Content revision data:
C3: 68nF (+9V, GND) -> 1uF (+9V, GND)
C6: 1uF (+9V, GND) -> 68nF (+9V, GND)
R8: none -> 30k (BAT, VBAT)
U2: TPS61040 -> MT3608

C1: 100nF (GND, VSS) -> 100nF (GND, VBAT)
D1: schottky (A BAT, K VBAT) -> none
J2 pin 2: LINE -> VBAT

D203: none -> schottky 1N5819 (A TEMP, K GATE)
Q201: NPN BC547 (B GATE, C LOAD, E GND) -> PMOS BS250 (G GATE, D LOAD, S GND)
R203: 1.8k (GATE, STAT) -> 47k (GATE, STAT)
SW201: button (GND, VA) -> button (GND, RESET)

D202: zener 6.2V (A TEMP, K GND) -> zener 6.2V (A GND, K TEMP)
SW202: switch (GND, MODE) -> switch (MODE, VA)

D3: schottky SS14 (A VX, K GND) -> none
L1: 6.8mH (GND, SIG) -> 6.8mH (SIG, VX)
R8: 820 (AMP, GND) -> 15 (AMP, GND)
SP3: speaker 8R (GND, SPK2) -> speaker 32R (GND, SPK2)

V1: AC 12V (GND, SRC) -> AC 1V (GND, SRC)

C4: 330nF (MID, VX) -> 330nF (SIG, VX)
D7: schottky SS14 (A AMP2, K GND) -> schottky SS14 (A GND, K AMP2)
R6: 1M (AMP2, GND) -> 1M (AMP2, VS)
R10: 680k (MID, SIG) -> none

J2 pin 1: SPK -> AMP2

§ **Task details**: Write out the data again, exactly and in full.

§ **Response box**:
C3: 68nF (+9V, GND) -> 1uF (+9V, GND)
C6: 1uF (+9V, GND) -> 68nF (+9V, GND)
R8: none -> 30k (BAT, VBAT)
U2: TPS61040 -> MT3608

C1: 100nF (GND, VSS) -> 100nF (GND, VBAT)
D1: schottky (A BAT, K VBAT) -> none
J2 pin 2: LINE -> VBAT

D203: none -> schottky 1N5819 (A TEMP, K GATE)
Q201: NPN BC547 (B GATE, C LOAD, E GND) -> PMOS BS250 (G GATE, D LOAD, S GND)
R203: 1.8k (GATE, STAT) -> 47k (GATE, STAT)
SW201: button (GND, VA) -> button (GND, RESET)

D202: zener 6.2V (A TEMP, K GND) -> zener 6.2V (A GND, K TEMP)
SW202: switch (GND, MODE) -> switch (MODE, VA)

D3: schottky SS14 (A VX, K GND) -> none
L1: 6.8mH (GND, SIG) -> 6.8mH (SIG, VX)
R8: 820 (AMP, GND) -> 15 (AMP, GND)
SP3: speaker 8R (GND, SPK2) -> speaker 32R (GND, SPK2)

V1: AC 12V (GND, SRC) -> AC 1V (GND, SRC)

C4: 330nF (MID, VX) -> 330nF (SIG, VX)
D7: schottky SS14 (A AMP2, K GND) -> schottky SS14 (A GND, K AMP2)
R6: 1M (AMP2, GND) -> 1M (AMP2, VS)
R10: 680k (MID, SIG) -> none

J2 pin 1: SPK -> AMP2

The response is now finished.